*MATERIAL FOR THIS EXERCISE:*
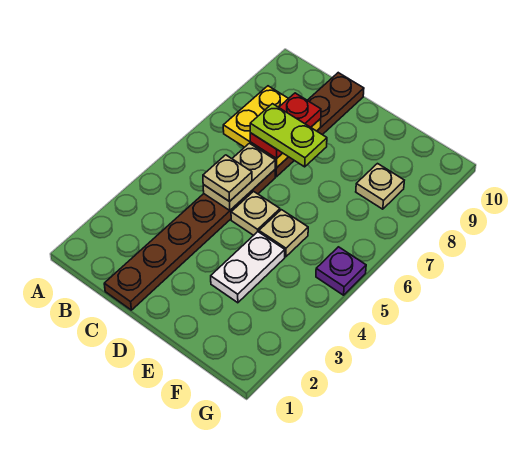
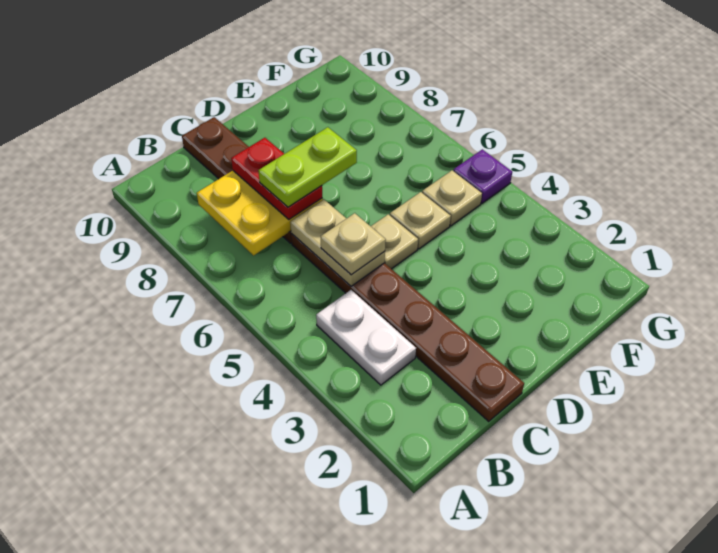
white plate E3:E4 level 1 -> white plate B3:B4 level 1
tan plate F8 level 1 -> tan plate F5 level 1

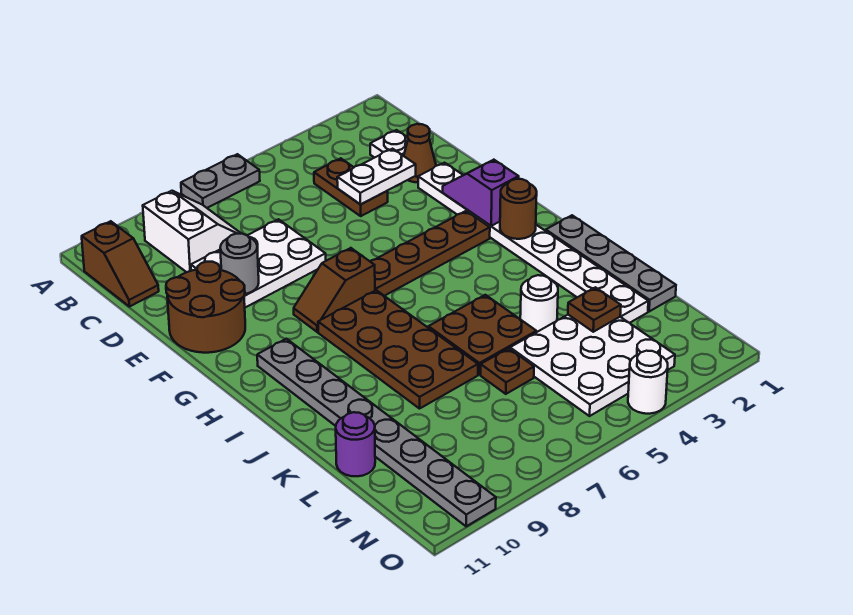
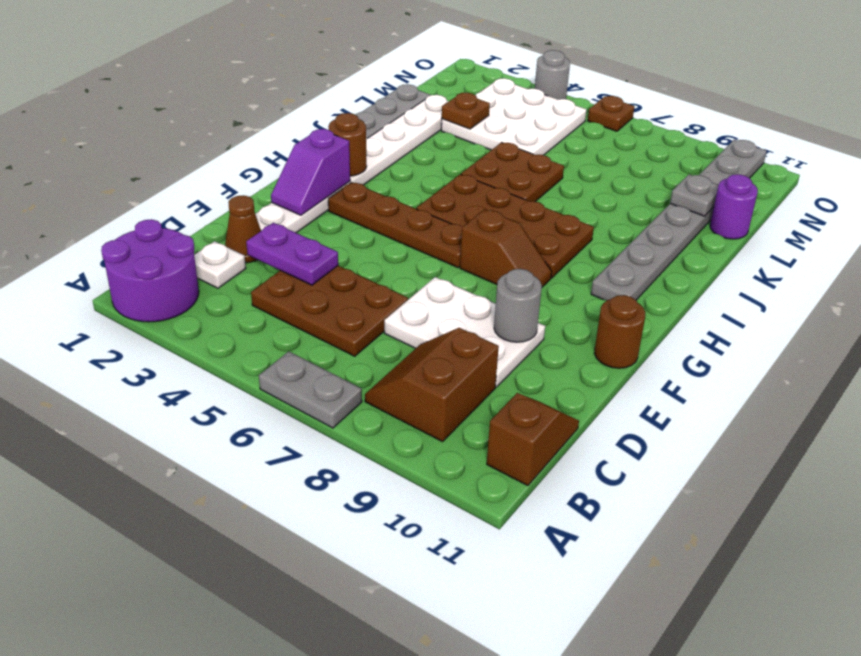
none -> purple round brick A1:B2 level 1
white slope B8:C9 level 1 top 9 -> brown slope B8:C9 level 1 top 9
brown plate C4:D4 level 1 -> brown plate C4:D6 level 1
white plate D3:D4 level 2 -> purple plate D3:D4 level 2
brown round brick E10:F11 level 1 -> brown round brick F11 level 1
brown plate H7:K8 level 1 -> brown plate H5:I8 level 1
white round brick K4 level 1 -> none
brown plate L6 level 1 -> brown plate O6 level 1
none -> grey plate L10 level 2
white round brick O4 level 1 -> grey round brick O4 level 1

*TASK DESCRIPTION:* All lines that contain the word "white" must be copied from the records above.

*ANSWER SPACE:*
white plate E3:E4 level 1 -> white plate B3:B4 level 1
white slope B8:C9 level 1 top 9 -> brown slope B8:C9 level 1 top 9
white plate D3:D4 level 2 -> purple plate D3:D4 level 2
white round brick K4 level 1 -> none
white round brick O4 level 1 -> grey round brick O4 level 1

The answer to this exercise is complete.